INPUT DATA section start
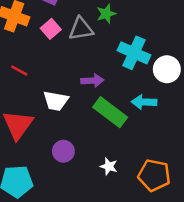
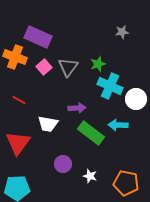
green star: (106, 14) -> (98, 64), moved
gray triangle: (81, 29) -> (68, 67), turned -45
purple circle: (63, 151) -> (63, 164), moved

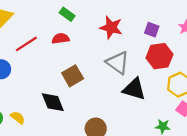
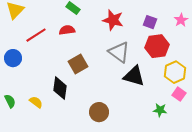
black diamond: (53, 102) -> (60, 88), turned 30
yellow semicircle: (18, 118) -> (36, 102), moved

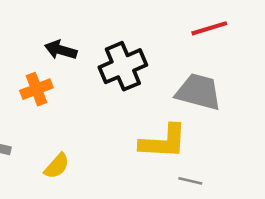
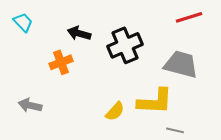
yellow semicircle: (57, 166) -> (115, 111), moved

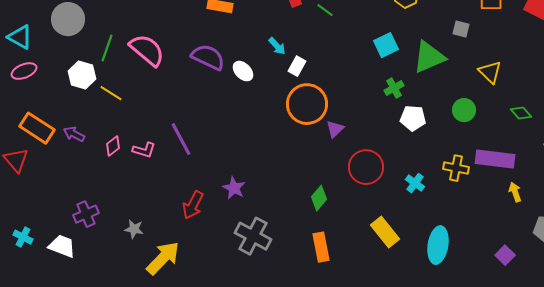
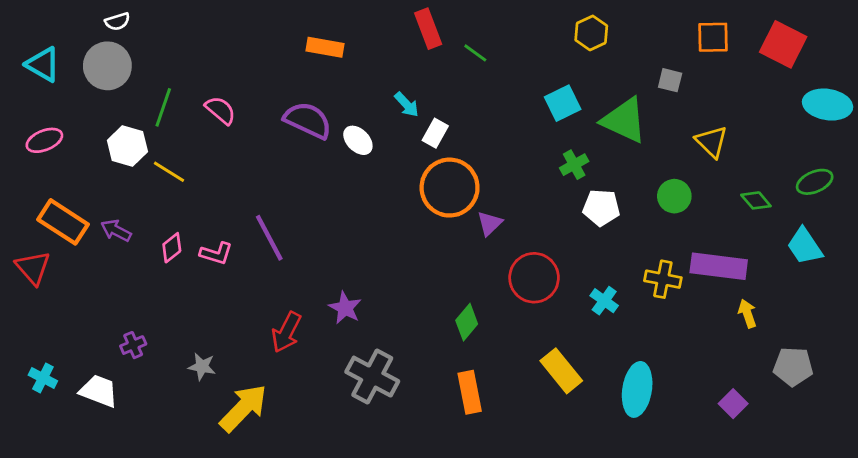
cyan triangle: (20, 37) -> (43, 64), moved
pink semicircle: (147, 50) -> (220, 110), size x0.6
green triangle: (429, 57) -> (624, 120), turned 48
purple cross: (86, 214) -> (133, 345), size x0.7

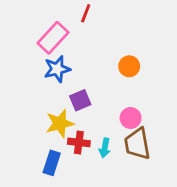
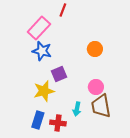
blue star: (57, 69) -> (42, 51), turned 30
red cross: (79, 142) -> (58, 123), moved

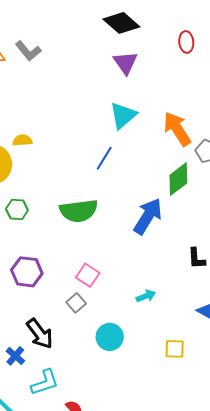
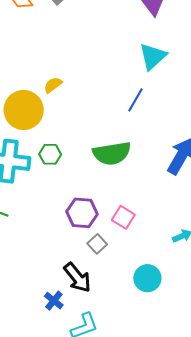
yellow semicircle: (22, 140) -> (53, 85), turned -30
purple hexagon: (27, 272) -> (82, 213), moved
gray square: (76, 303) -> (97, 244), moved

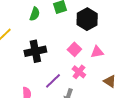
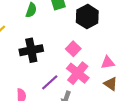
pink triangle: (97, 52) -> (108, 63), moved
pink cross: (79, 72) -> (78, 73), size x1.5

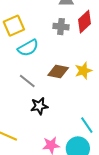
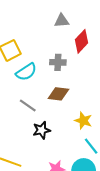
gray cross: (61, 27) -> (58, 62), moved
yellow star: (83, 71) -> (83, 121), moved, turned -30

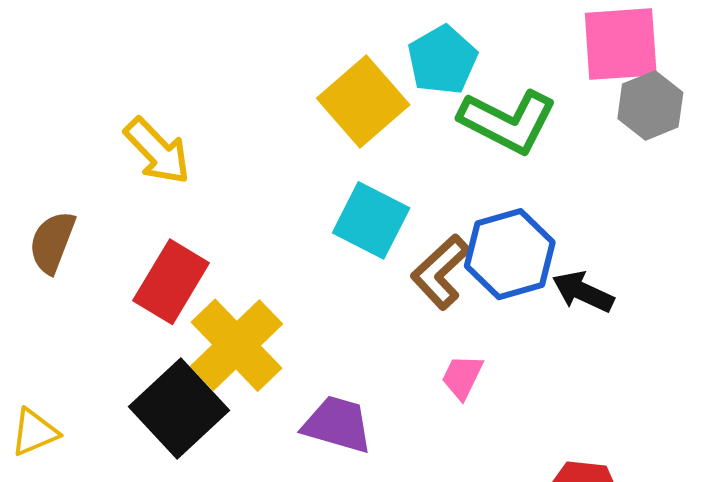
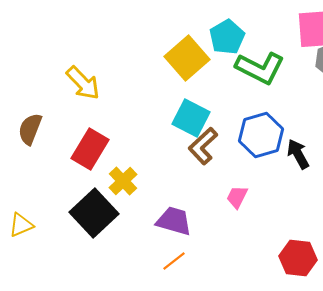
brown L-shape: (440, 272) -> (203, 146), moved
black arrow: (583, 292) -> (298, 154), turned 36
yellow cross: (236, 345) -> (123, 181), size x0.6

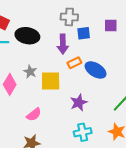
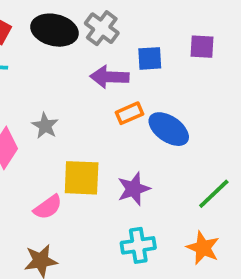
gray cross: (69, 17) -> (102, 28), moved, turned 30
black ellipse: (27, 36) -> (54, 30), moved
purple arrow: (63, 44) -> (109, 77), turned 90
yellow square: (51, 81) -> (82, 178), moved

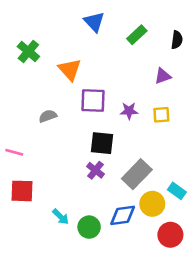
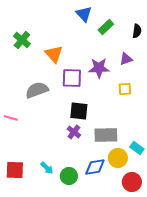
blue triangle: (94, 22) -> (84, 14), moved
purple star: (129, 111) -> (99, 68), moved, size x1.5
gray semicircle: (48, 116) -> (37, 90), size x1.6
gray rectangle: (137, 174) -> (106, 135), turned 45
red square: (22, 191) -> (15, 170), moved

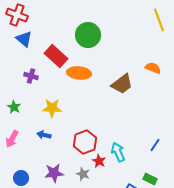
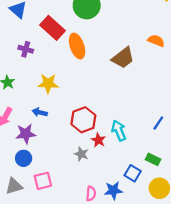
orange ellipse: (79, 73) -> (77, 46), turned 65
purple star: (54, 173) -> (26, 134), moved
blue circle: (21, 178) -> (24, 158), moved

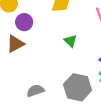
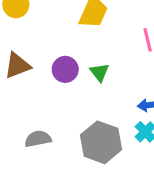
purple circle: (24, 22) -> (65, 69), moved

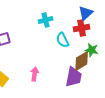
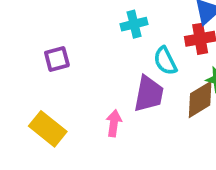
purple trapezoid: (74, 77) -> (149, 94), moved

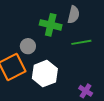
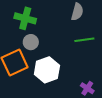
green cross: (51, 25) -> (25, 18), moved

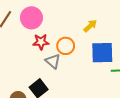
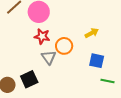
blue square: (102, 53) -> (97, 61), size x0.7

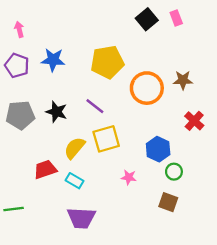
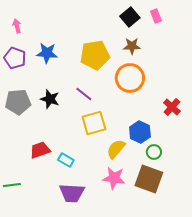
brown star: (183, 80) -> (132, 46), moved
yellow semicircle: (75, 148) -> (116, 149), moved
pink star: (129, 177) -> (114, 178), moved, size x1.6
brown square: (168, 202) -> (149, 179), size x1.6

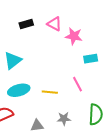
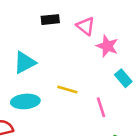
INPUT DATA section end
**YOUR OBJECTIVE**
Isolate each line of the listing above that includes "gray". Copy it.

**SOLUTION FOR THIS TASK**
gray triangle: (81, 29) -> (68, 67), turned -45
gray square: (76, 303) -> (97, 244), moved
gray cross: (61, 27) -> (58, 62), moved
gray cross: (69, 17) -> (102, 28), moved, turned 30
gray semicircle: (48, 116) -> (37, 90), size x1.6
gray rectangle: (137, 174) -> (106, 135), turned 45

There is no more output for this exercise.